[Start of section]
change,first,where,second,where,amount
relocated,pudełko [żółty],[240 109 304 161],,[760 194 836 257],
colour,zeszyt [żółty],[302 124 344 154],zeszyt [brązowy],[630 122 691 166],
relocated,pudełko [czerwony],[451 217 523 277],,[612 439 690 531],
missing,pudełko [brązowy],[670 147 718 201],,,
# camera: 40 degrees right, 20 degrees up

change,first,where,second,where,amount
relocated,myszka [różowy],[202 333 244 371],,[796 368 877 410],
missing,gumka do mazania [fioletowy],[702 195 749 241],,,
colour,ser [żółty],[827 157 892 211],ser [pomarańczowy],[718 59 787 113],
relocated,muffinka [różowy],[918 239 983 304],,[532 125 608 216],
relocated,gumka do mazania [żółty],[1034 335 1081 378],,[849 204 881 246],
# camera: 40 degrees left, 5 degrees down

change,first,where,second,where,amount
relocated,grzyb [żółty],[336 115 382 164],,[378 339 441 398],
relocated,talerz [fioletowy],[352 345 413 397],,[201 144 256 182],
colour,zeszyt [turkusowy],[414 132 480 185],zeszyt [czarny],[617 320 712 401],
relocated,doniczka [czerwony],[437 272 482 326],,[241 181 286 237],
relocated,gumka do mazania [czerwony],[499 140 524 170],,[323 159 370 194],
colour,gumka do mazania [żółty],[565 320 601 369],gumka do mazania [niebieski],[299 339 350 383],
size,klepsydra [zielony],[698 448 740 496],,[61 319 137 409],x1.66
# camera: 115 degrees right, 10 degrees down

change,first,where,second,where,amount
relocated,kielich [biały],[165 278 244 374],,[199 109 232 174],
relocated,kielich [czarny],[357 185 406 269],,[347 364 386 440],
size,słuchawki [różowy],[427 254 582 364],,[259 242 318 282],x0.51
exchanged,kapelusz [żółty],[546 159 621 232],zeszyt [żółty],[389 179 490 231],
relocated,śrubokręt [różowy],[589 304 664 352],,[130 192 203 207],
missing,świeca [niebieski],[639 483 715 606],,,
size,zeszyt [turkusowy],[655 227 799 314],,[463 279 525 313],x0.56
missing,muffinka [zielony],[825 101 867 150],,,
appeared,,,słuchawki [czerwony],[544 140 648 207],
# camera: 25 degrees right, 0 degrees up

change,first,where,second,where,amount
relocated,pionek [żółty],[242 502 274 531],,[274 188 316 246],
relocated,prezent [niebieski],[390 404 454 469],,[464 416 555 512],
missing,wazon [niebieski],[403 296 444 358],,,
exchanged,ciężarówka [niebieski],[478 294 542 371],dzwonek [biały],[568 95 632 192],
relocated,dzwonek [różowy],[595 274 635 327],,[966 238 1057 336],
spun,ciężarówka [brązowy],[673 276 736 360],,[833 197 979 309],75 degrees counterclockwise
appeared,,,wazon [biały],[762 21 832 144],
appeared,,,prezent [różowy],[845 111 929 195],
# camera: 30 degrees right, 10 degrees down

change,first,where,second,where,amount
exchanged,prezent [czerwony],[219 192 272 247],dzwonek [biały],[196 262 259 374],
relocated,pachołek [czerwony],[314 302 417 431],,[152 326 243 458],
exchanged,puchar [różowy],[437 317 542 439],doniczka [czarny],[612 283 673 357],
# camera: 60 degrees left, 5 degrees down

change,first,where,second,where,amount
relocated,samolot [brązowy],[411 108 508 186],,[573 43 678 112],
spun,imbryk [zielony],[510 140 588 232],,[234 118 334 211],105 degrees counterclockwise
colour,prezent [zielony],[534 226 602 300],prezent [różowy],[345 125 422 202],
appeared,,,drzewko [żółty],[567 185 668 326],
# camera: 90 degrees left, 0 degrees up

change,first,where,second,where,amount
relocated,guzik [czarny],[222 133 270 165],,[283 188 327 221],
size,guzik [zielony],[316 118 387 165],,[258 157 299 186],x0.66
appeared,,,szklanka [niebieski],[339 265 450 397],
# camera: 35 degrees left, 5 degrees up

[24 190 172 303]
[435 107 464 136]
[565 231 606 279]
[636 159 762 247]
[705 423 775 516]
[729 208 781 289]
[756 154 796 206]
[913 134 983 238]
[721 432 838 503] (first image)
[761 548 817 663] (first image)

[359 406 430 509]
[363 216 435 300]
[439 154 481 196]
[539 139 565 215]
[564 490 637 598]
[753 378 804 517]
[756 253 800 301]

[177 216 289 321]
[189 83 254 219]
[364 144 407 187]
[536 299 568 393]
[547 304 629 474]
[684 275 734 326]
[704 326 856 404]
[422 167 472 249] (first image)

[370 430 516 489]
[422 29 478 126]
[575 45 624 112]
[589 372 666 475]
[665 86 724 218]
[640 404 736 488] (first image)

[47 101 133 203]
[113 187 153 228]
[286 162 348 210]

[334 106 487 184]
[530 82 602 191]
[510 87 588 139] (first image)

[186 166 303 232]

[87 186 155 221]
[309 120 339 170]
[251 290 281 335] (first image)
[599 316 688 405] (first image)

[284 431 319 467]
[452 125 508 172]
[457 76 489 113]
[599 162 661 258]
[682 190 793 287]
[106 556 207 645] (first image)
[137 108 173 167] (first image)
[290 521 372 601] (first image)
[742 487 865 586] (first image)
[End of section]
Count every line in the listing where the string "pudełko" occurs. Give the total alone.

3